» **PROBLEM TO SOLVE**
Set down again each entry exactly as it reads, pictures excluded.

» **TASK DATA**

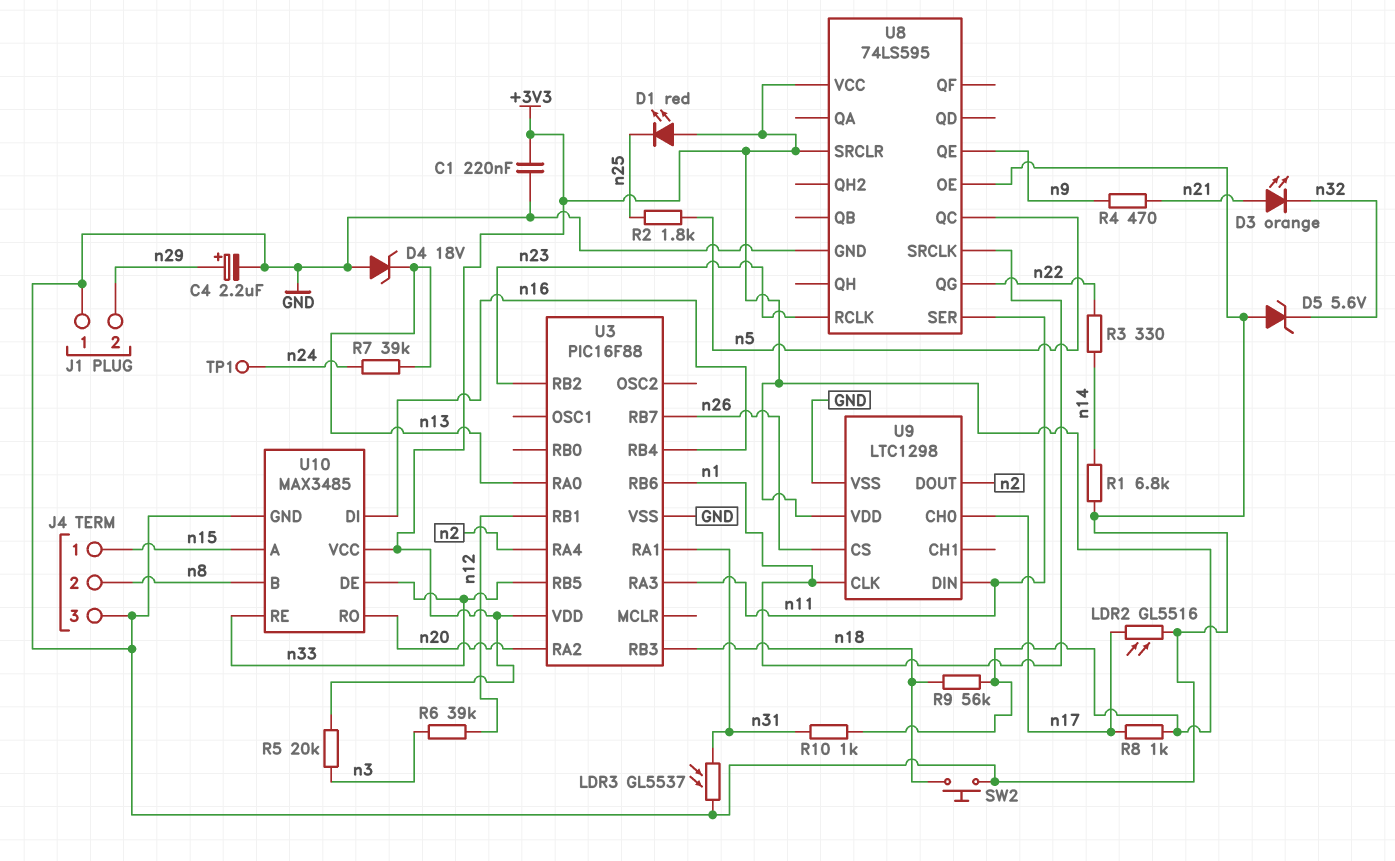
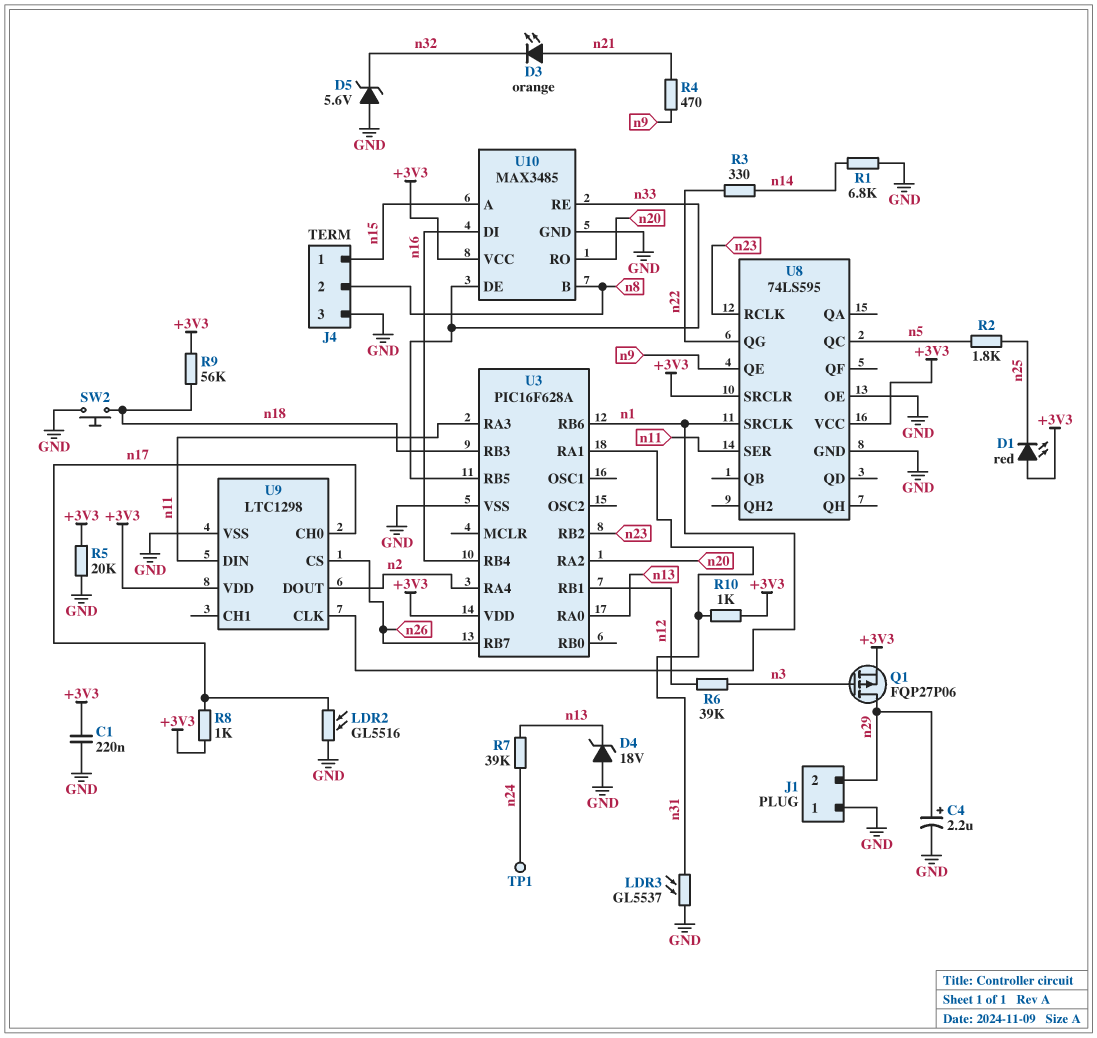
Q1: none -> PMOS FQP27P06 (G n3, D n29, S +3V3)
R5: 20k (+3V3, n3) -> 20k (+3V3, GND)
U3: PIC16F88 -> PIC16F628A

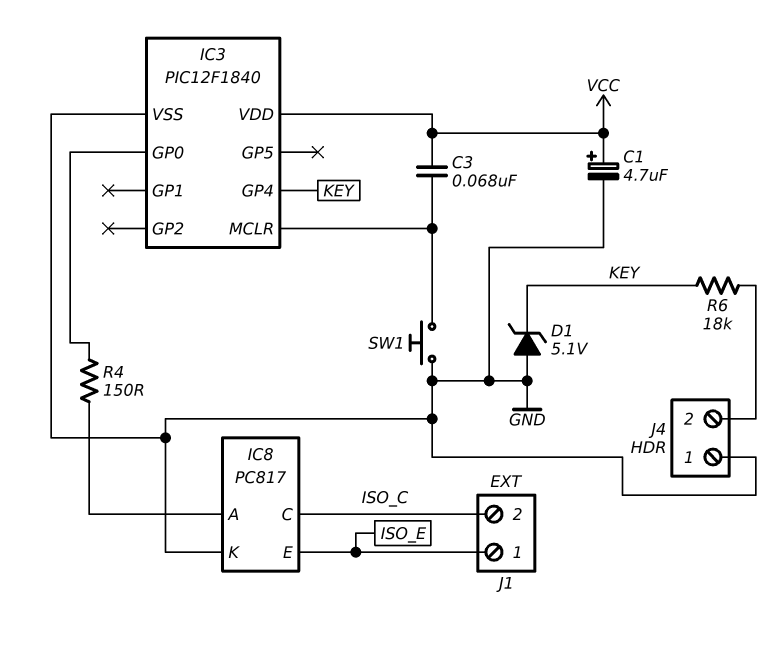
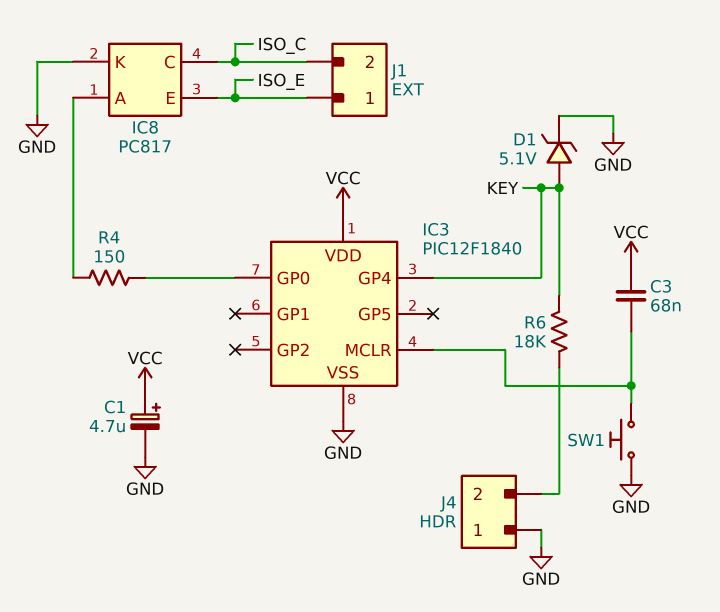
D1: zener 5.1V (A GND, K KEY) -> zener 5.1V (A KEY, K GND)

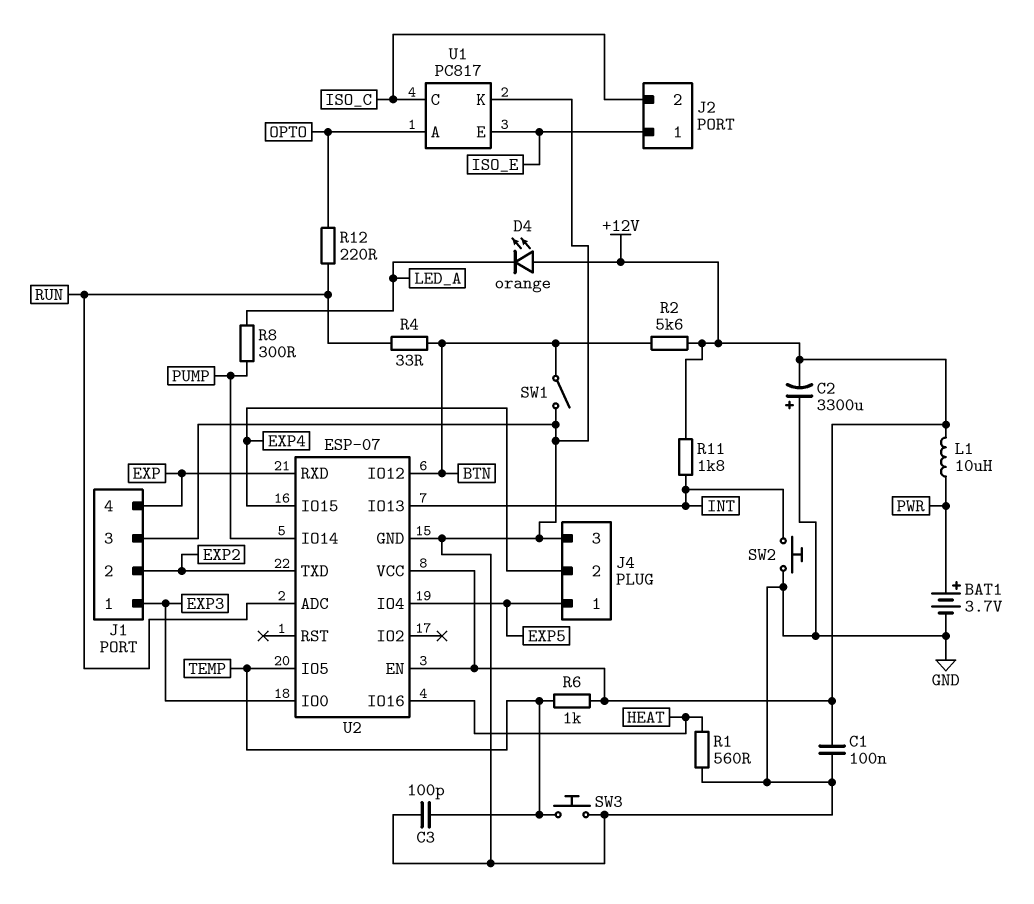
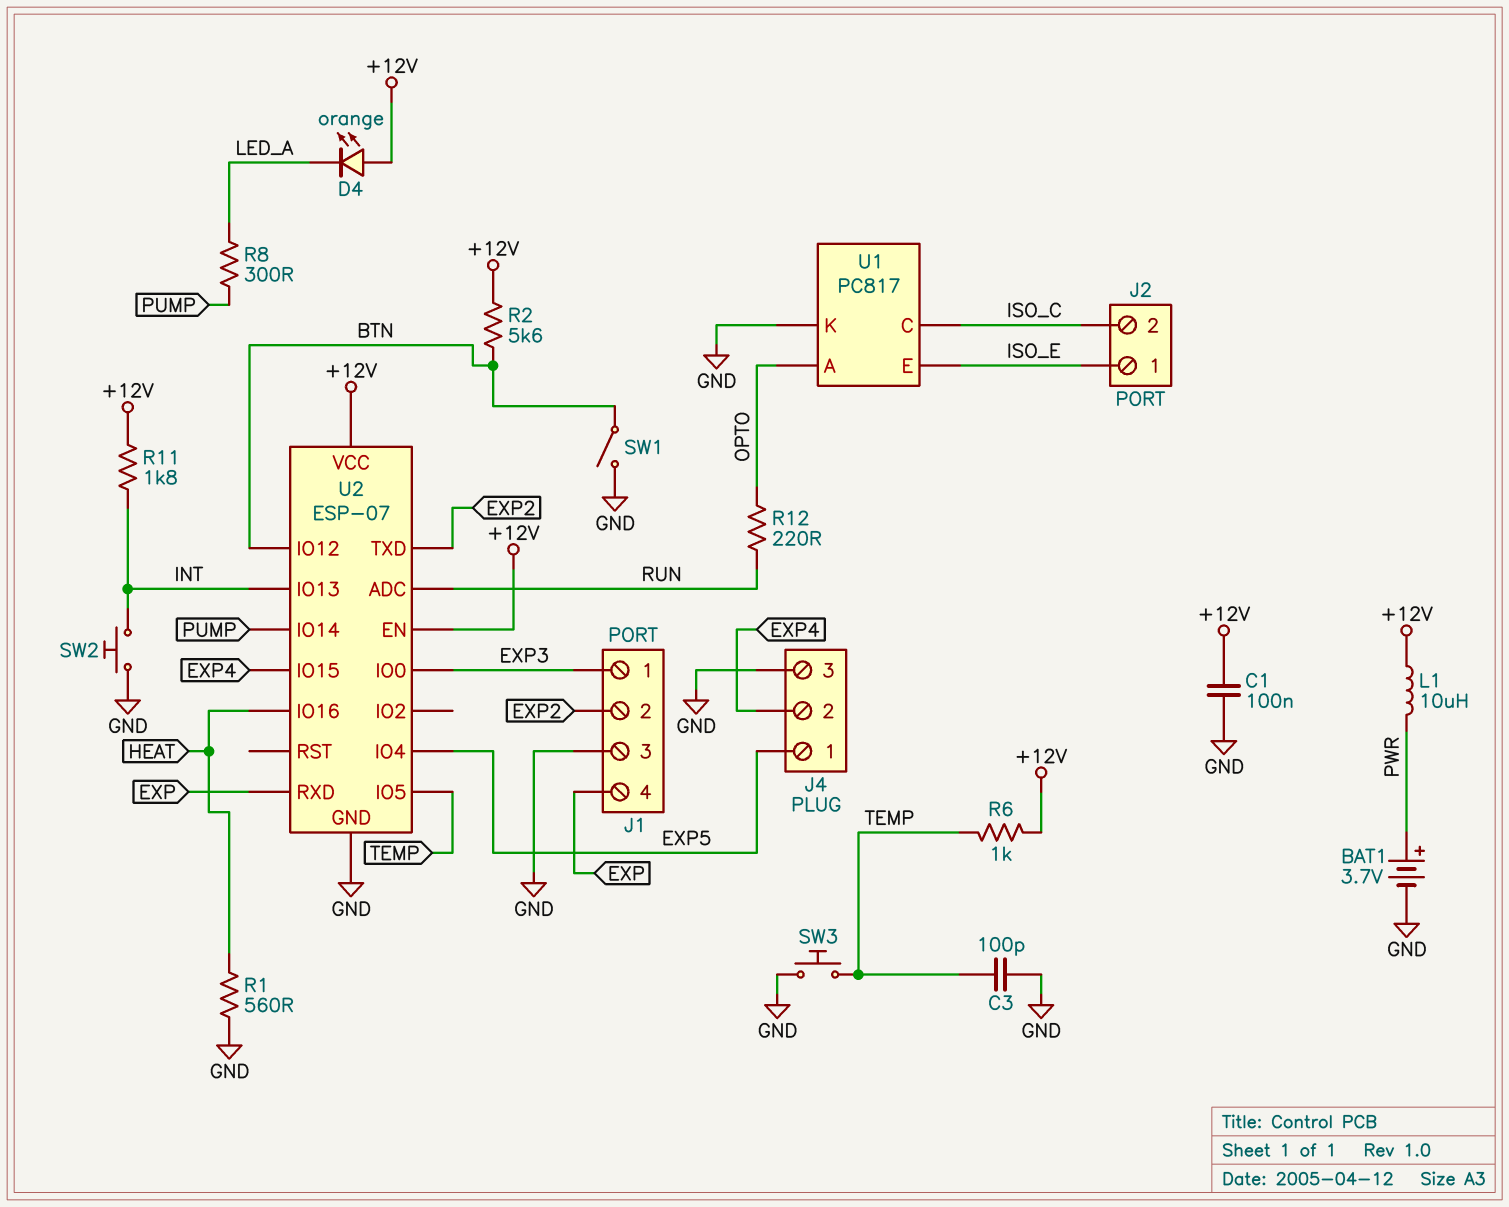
C2: 3300uF (plus GND, minus +12V) -> none
R4: 33 (BTN, RUN) -> none

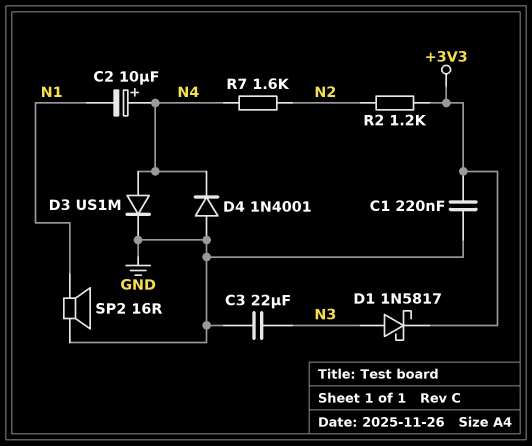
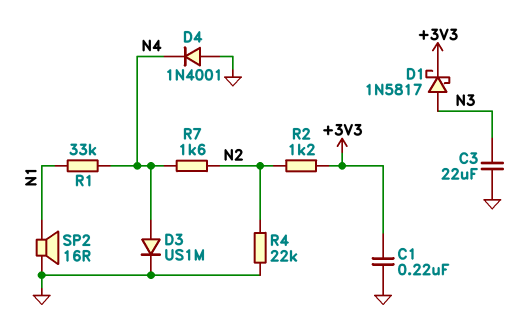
C2: 10uF (plus N4, minus N1) -> none
R1: none -> 33k (N1, N4)
R4: none -> 22k (GND, N2)

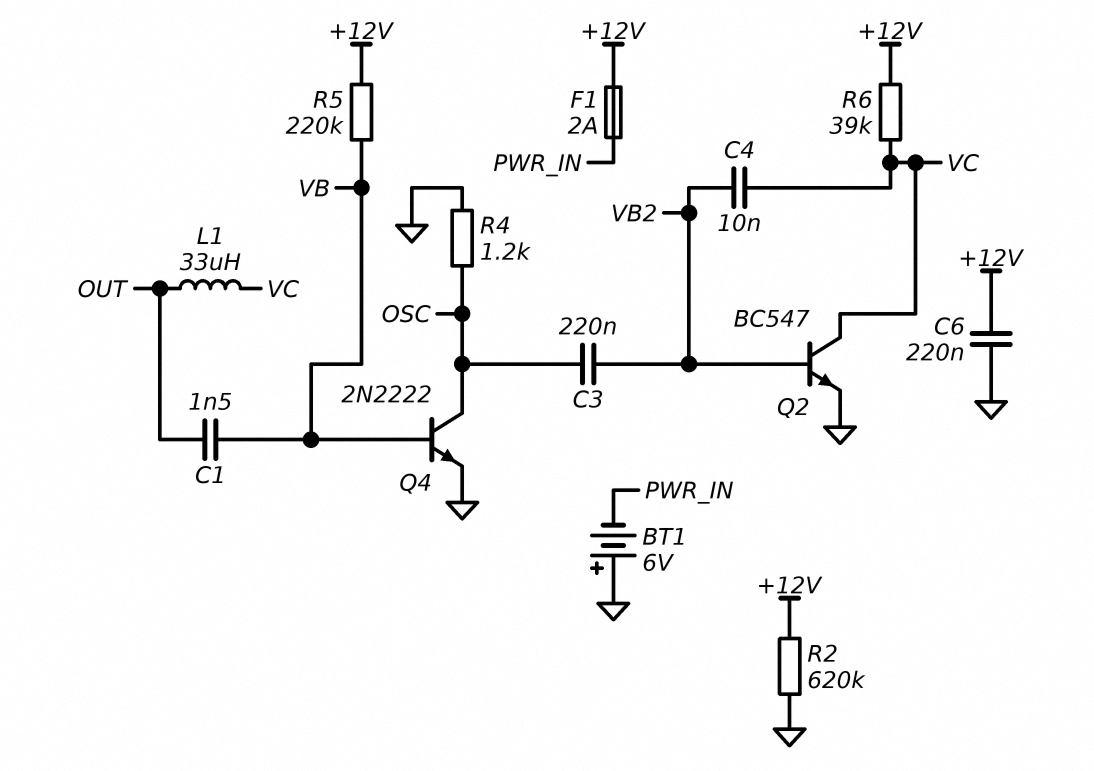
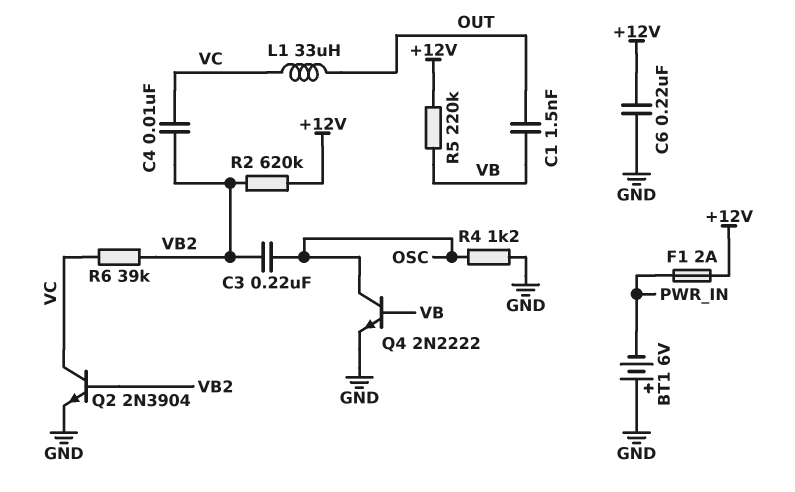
Q2: NPN BC547 (B VB2, C VC, E GND) -> NPN 2N3904 (B VB2, C VC, E GND)
R2: 620k (+12V, GND) -> 620k (+12V, VB2)
R6: 39k (+12V, VC) -> 39k (VB2, VC)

» **OUTPUT FOR THIS TASK**
Q1: none -> PMOS FQP27P06 (G n3, D n29, S +3V3)
R5: 20k (+3V3, n3) -> 20k (+3V3, GND)
U3: PIC16F88 -> PIC16F628A

D1: zener 5.1V (A GND, K KEY) -> zener 5.1V (A KEY, K GND)

C2: 3300uF (plus GND, minus +12V) -> none
R4: 33 (BTN, RUN) -> none

C2: 10uF (plus N4, minus N1) -> none
R1: none -> 33k (N1, N4)
R4: none -> 22k (GND, N2)

Q2: NPN BC547 (B VB2, C VC, E GND) -> NPN 2N3904 (B VB2, C VC, E GND)
R2: 620k (+12V, GND) -> 620k (+12V, VB2)
R6: 39k (+12V, VC) -> 39k (VB2, VC)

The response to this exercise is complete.